### Problem requirements
Quote the data below in full, minus the images.

### Source information
■ ■ ■ ■
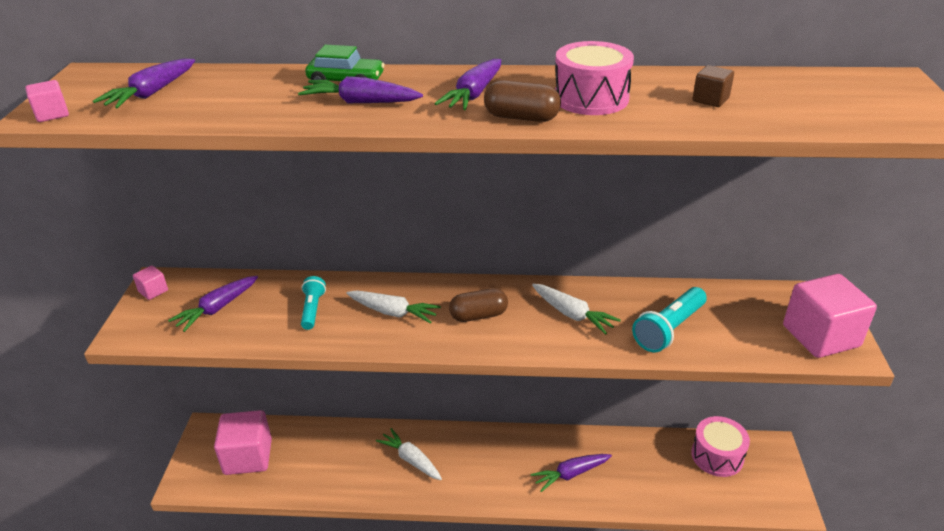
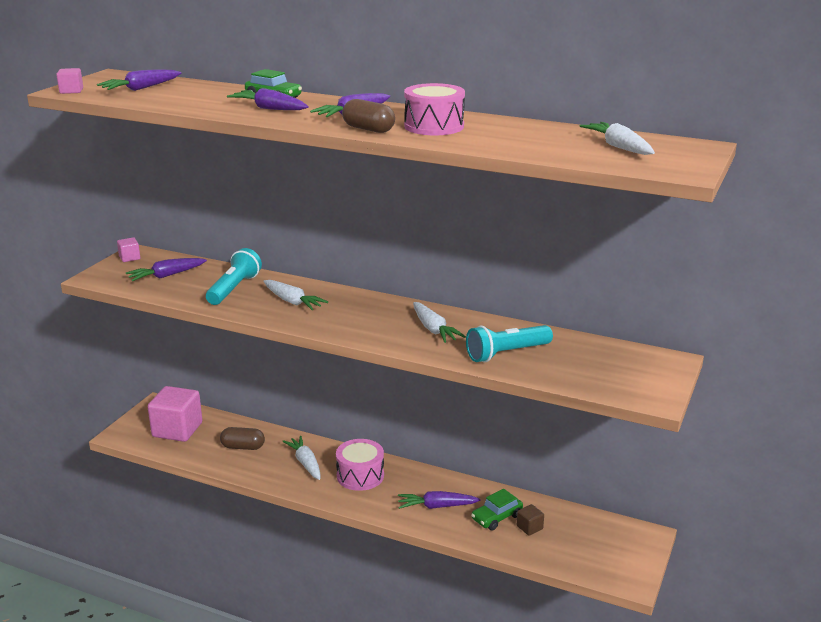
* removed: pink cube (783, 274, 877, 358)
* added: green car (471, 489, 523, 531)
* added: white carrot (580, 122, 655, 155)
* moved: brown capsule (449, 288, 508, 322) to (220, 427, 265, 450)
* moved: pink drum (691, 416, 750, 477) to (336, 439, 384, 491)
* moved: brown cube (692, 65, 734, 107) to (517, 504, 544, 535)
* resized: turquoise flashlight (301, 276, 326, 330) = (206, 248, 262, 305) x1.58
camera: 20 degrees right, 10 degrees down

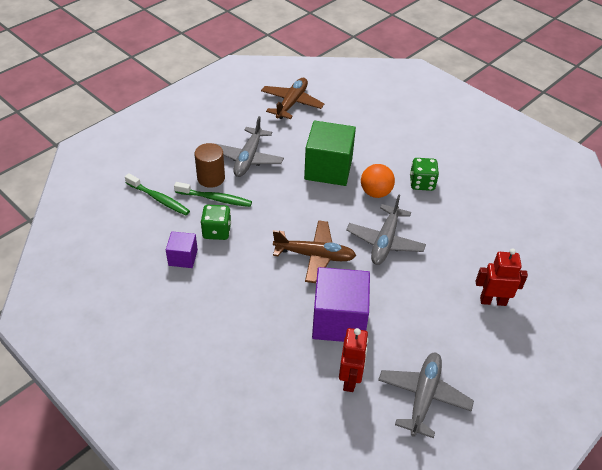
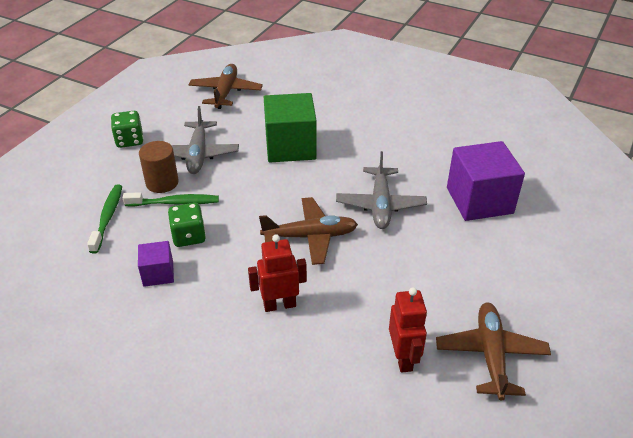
* removed: orange ball (361, 164, 395, 198)
* moved: purple cube (312, 267, 370, 342) to (447, 141, 525, 221)
* moved: green dice (410, 158, 439, 191) to (111, 111, 143, 148)
* moved: red robot (476, 248, 528, 306) to (248, 235, 307, 312)
* recoloured: grey plane (378, 353, 474, 438) to brown plane (436, 302, 551, 400)
* turned: green toothbrush (125, 173, 190, 215) = (87, 184, 122, 254) 105 degrees counterclockwise
camera: 15 degrees left, 5 degrees down

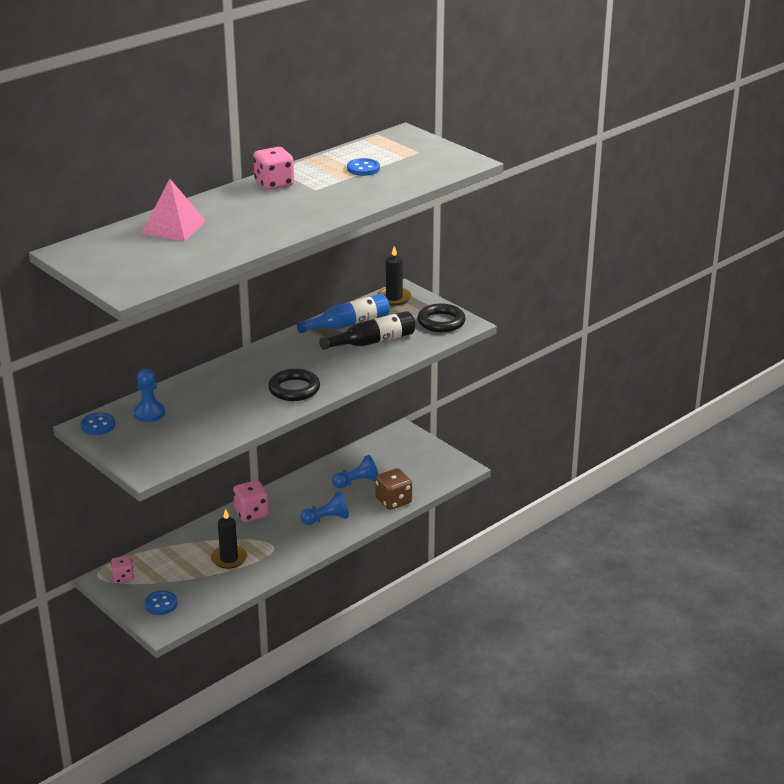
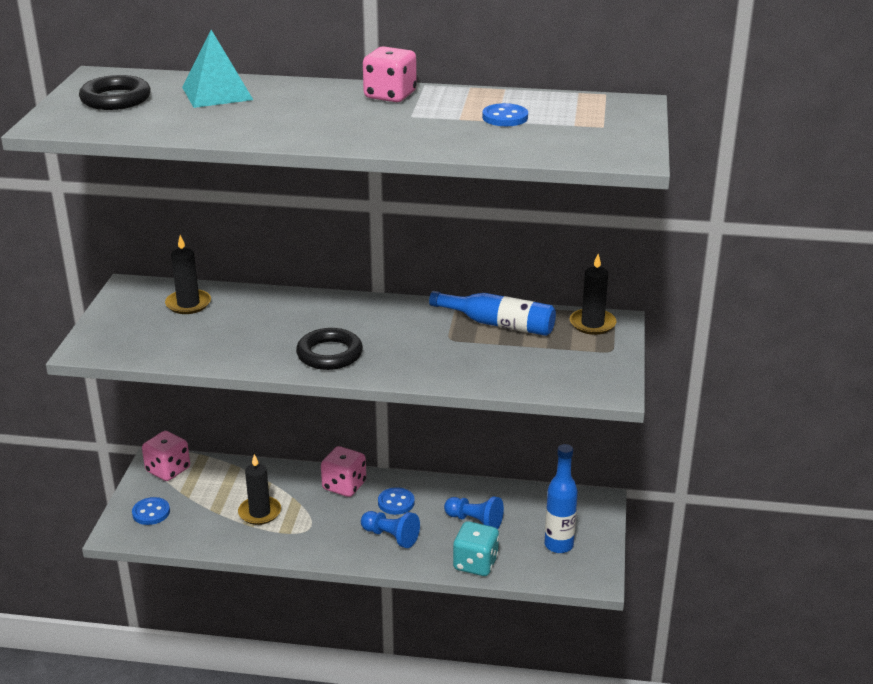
* removed: black bottle (319, 311, 415, 350)
* added: blue bottle (545, 444, 578, 553)
* moved: blue button (81, 413, 115, 435) to (378, 487, 414, 515)
* moved: black ring (417, 303, 466, 332) to (79, 75, 151, 110)
* replaced: blue pawn (134, 369, 165, 422) to black candle (165, 235, 211, 314)
* recoloured: pink pyramid (141, 179, 206, 241) to turquoise pyramid (182, 30, 253, 108)
* recoloured: brown dice (375, 468, 412, 510) to turquoise dice (453, 521, 499, 576)
* resized: pink dice (111, 556, 134, 583) = (142, 431, 190, 481) x1.55
camera: 50 degrees right, 0 degrees up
■ ■ ■ ■
### Exercise output
* removed: pink cube (783, 274, 877, 358)
* added: green car (471, 489, 523, 531)
* added: white carrot (580, 122, 655, 155)
* moved: brown capsule (449, 288, 508, 322) to (220, 427, 265, 450)
* moved: pink drum (691, 416, 750, 477) to (336, 439, 384, 491)
* moved: brown cube (692, 65, 734, 107) to (517, 504, 544, 535)
* resized: turquoise flashlight (301, 276, 326, 330) = (206, 248, 262, 305) x1.58
camera: 20 degrees right, 10 degrees down

* removed: orange ball (361, 164, 395, 198)
* moved: purple cube (312, 267, 370, 342) to (447, 141, 525, 221)
* moved: green dice (410, 158, 439, 191) to (111, 111, 143, 148)
* moved: red robot (476, 248, 528, 306) to (248, 235, 307, 312)
* recoloured: grey plane (378, 353, 474, 438) to brown plane (436, 302, 551, 400)
* turned: green toothbrush (125, 173, 190, 215) = (87, 184, 122, 254) 105 degrees counterclockwise
camera: 15 degrees left, 5 degrees down

* removed: black bottle (319, 311, 415, 350)
* added: blue bottle (545, 444, 578, 553)
* moved: blue button (81, 413, 115, 435) to (378, 487, 414, 515)
* moved: black ring (417, 303, 466, 332) to (79, 75, 151, 110)
* replaced: blue pawn (134, 369, 165, 422) to black candle (165, 235, 211, 314)
* recoloured: pink pyramid (141, 179, 206, 241) to turquoise pyramid (182, 30, 253, 108)
* recoloured: brown dice (375, 468, 412, 510) to turquoise dice (453, 521, 499, 576)
* resized: pink dice (111, 556, 134, 583) = (142, 431, 190, 481) x1.55
camera: 50 degrees right, 0 degrees up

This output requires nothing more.